- _Description of the task_: Reproduce the entire listing exactly as written, apart from its pictures.

- _Information provided_:
= Beginning of Section =
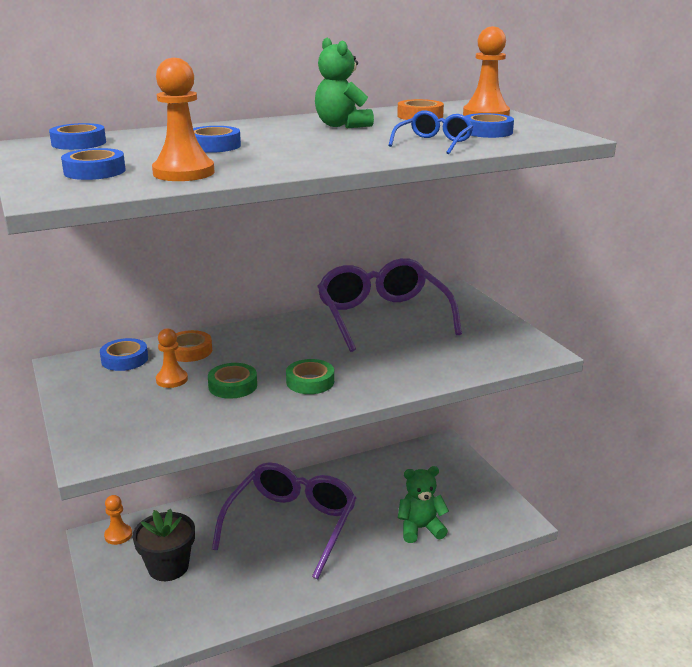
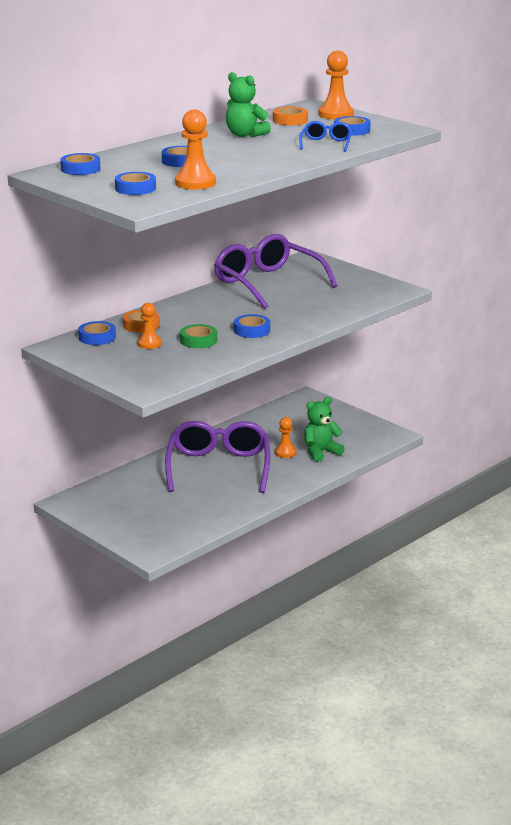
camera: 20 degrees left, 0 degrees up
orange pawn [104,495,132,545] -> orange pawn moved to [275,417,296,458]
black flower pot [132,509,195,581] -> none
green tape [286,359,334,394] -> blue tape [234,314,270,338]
= End of Section =
- _Task answer_:
camera: 20 degrees left, 0 degrees up
orange pawn [104,495,132,545] -> orange pawn moved to [275,417,296,458]
black flower pot [132,509,195,581] -> none
green tape [286,359,334,394] -> blue tape [234,314,270,338]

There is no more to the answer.